■ Required action:
Drop every picture, then print the rest of the listing exactly as given.

■ Recorded data:
● ● ● ● ●

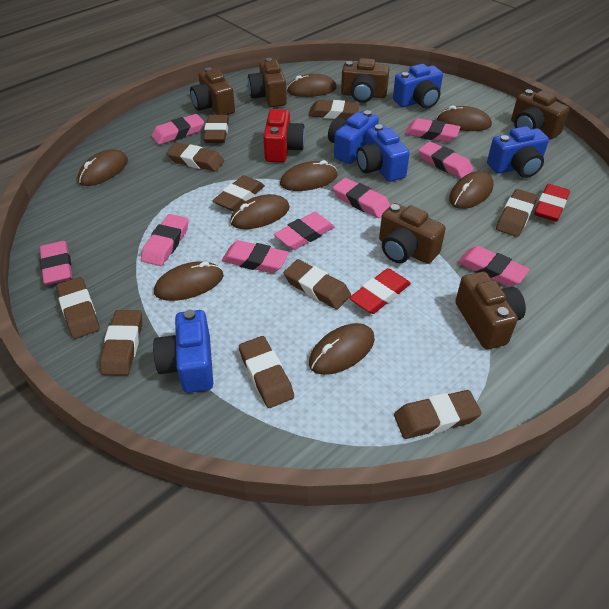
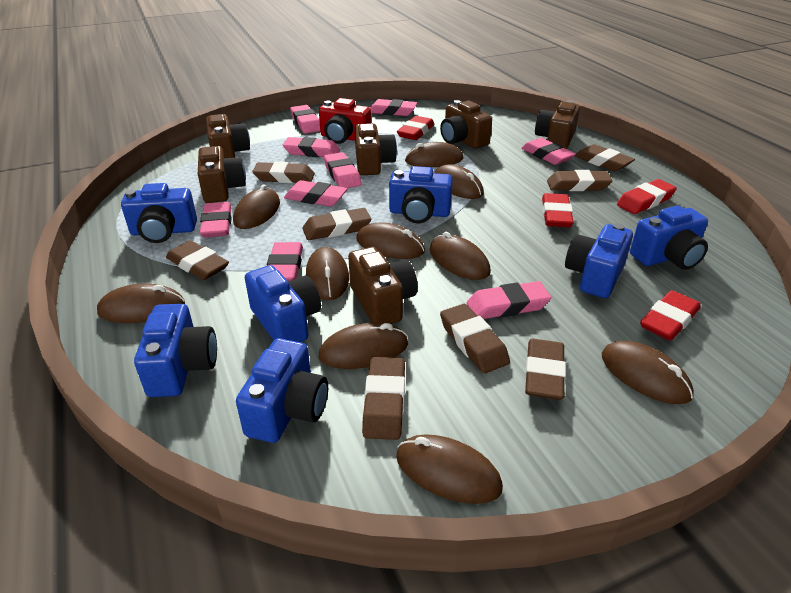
blue camera: 5 -> 7
brown eraser: 10 -> 8
brown mouse: 8 -> 10
red eraser: 2 -> 4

● ● ● ● ●

■ Solution below:
blue camera: 5 -> 7
brown eraser: 10 -> 8
brown mouse: 8 -> 10
red eraser: 2 -> 4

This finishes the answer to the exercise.